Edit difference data
......

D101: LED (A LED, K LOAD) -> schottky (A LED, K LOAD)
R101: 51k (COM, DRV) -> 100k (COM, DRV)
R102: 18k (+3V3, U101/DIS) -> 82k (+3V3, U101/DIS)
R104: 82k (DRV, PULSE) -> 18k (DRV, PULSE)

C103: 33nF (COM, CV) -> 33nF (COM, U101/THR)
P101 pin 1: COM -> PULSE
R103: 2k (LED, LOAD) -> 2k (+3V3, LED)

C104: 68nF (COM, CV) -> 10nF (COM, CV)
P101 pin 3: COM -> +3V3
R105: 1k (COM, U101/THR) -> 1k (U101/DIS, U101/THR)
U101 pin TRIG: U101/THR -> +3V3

......

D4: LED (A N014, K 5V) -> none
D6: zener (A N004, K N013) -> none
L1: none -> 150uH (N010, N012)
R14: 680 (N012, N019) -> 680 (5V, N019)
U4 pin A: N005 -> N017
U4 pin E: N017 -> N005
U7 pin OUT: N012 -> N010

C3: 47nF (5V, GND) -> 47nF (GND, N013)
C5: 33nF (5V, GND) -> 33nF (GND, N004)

......

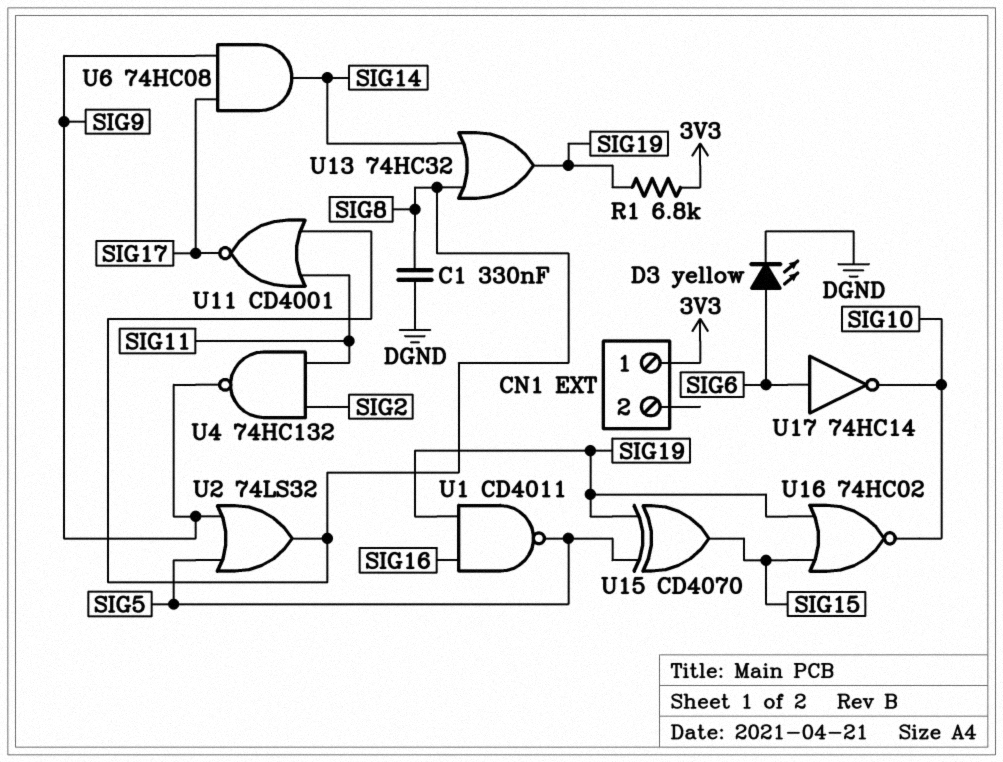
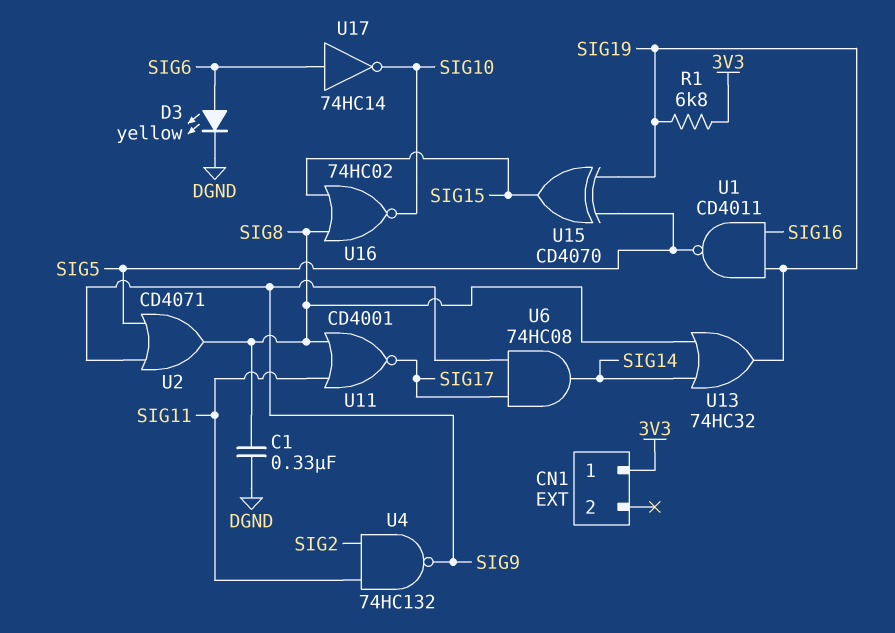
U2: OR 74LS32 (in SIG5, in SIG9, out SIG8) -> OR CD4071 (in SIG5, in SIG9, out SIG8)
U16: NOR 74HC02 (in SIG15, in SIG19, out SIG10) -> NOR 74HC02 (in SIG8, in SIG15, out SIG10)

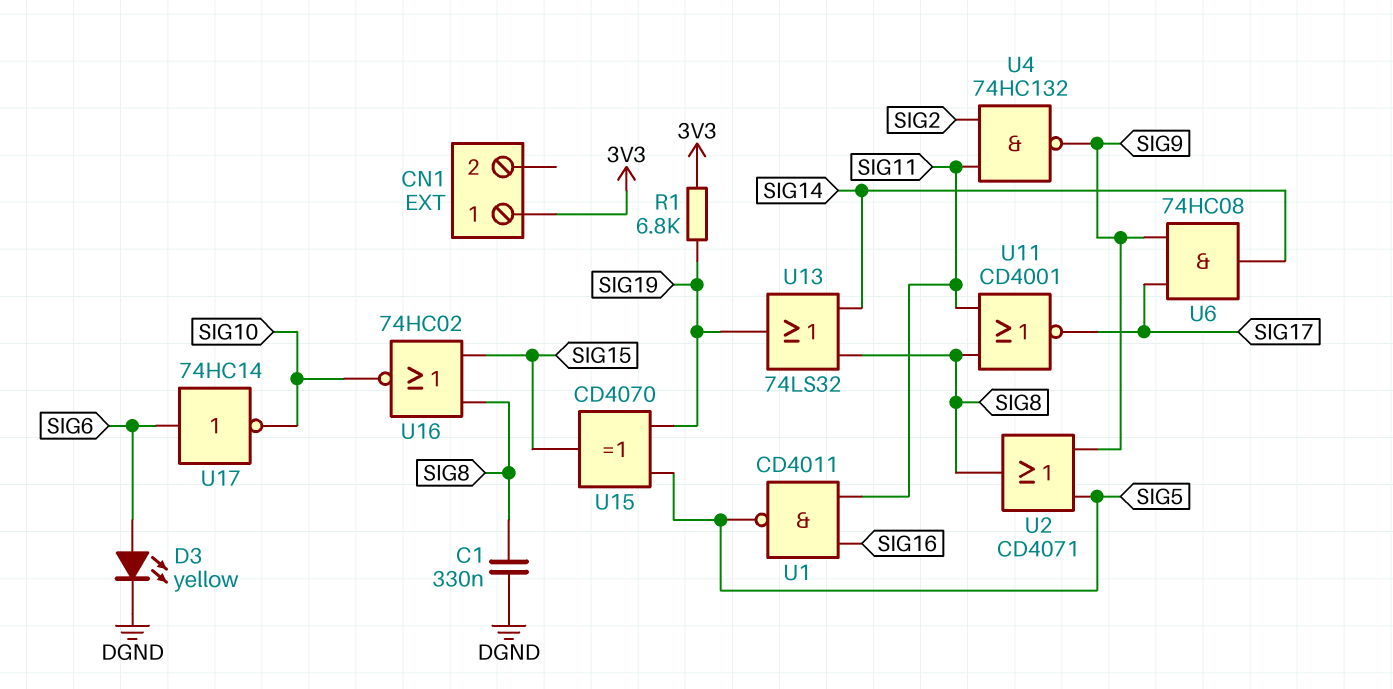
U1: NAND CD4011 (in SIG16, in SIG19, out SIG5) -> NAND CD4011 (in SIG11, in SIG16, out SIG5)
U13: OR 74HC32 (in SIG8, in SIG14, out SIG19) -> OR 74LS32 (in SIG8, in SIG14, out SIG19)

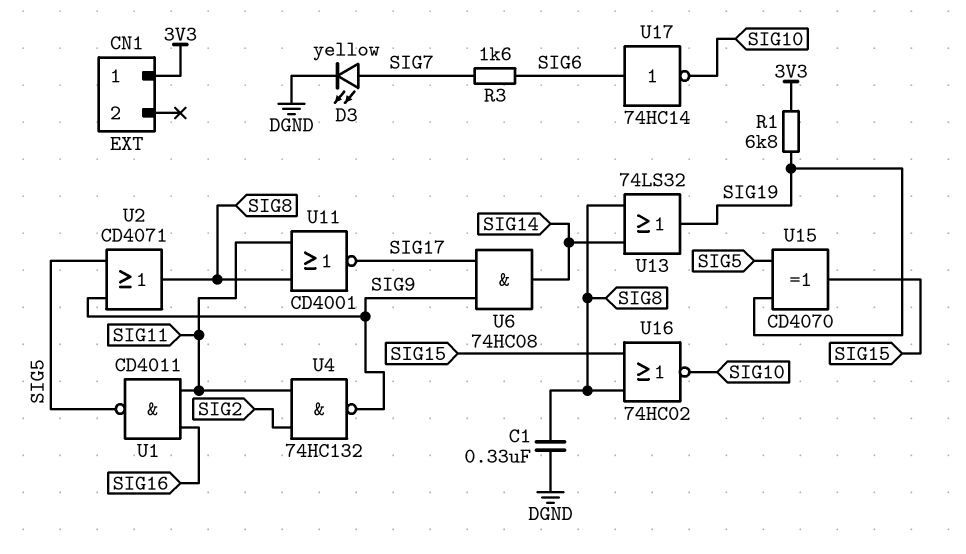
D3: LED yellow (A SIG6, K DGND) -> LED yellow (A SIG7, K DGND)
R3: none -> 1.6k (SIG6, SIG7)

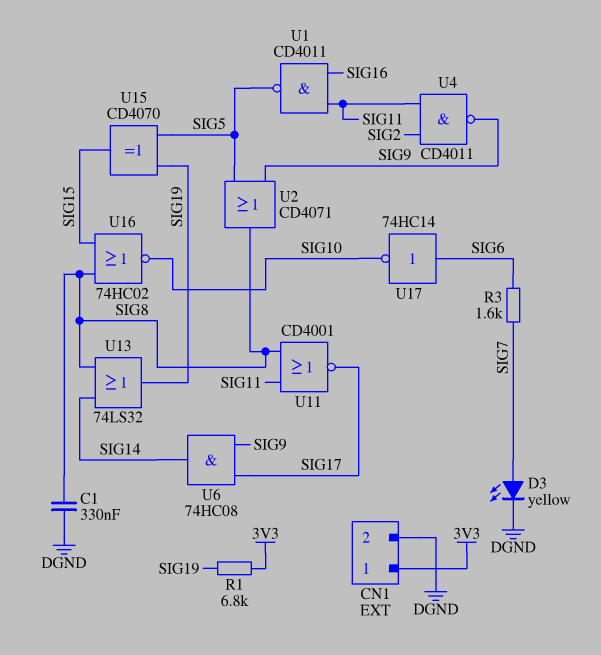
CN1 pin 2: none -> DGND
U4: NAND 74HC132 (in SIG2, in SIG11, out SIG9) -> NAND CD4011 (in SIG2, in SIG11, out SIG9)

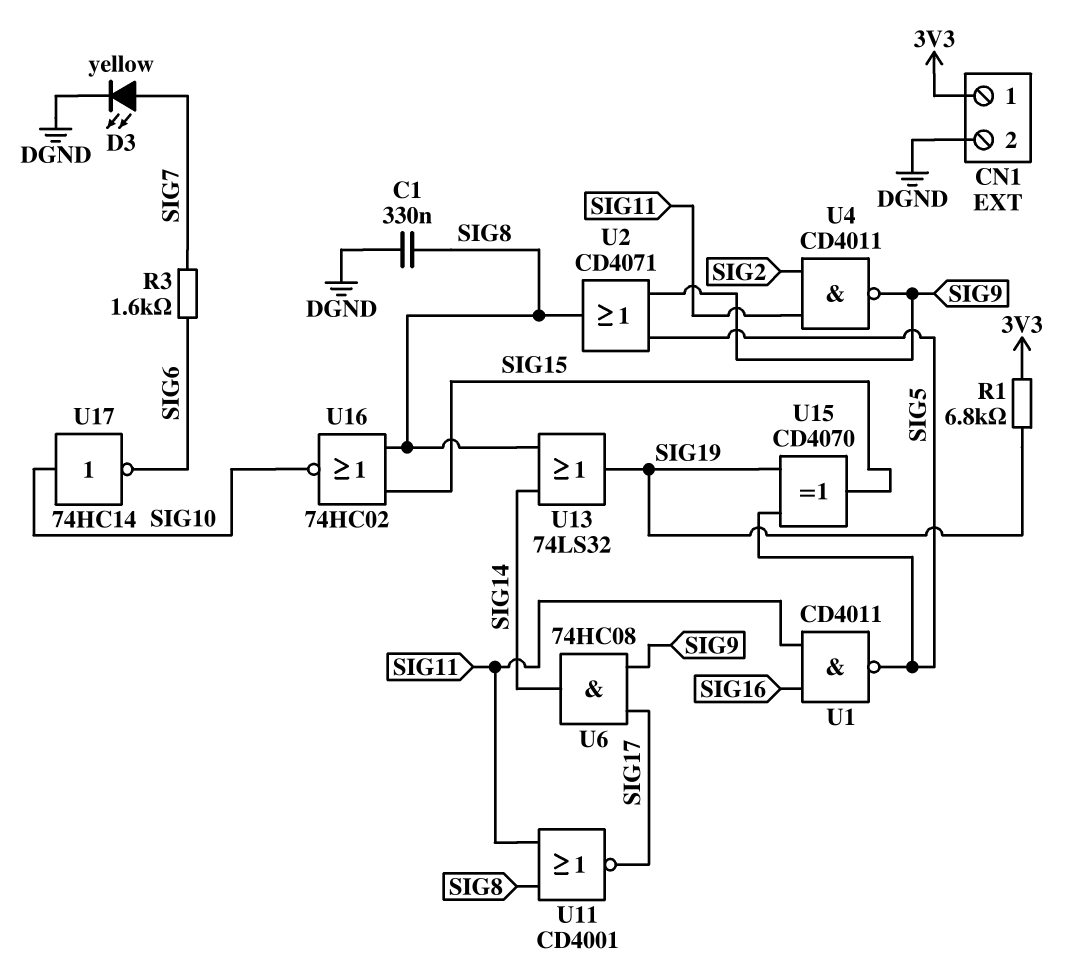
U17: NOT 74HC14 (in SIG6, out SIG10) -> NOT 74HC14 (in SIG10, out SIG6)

......

PROMPT
Print, from the entries above, the line with "D101: LED (A", the line with "U101 pin TRIG: U101/THR -> +3V3" and all lines between them, exactly and with nothing else.

SOLUTION BELOW
D101: LED (A LED, K LOAD) -> schottky (A LED, K LOAD)
R101: 51k (COM, DRV) -> 100k (COM, DRV)
R102: 18k (+3V3, U101/DIS) -> 82k (+3V3, U101/DIS)
R104: 82k (DRV, PULSE) -> 18k (DRV, PULSE)

C103: 33nF (COM, CV) -> 33nF (COM, U101/THR)
P101 pin 1: COM -> PULSE
R103: 2k (LED, LOAD) -> 2k (+3V3, LED)

C104: 68nF (COM, CV) -> 10nF (COM, CV)
P101 pin 3: COM -> +3V3
R105: 1k (COM, U101/THR) -> 1k (U101/DIS, U101/THR)
U101 pin TRIG: U101/THR -> +3V3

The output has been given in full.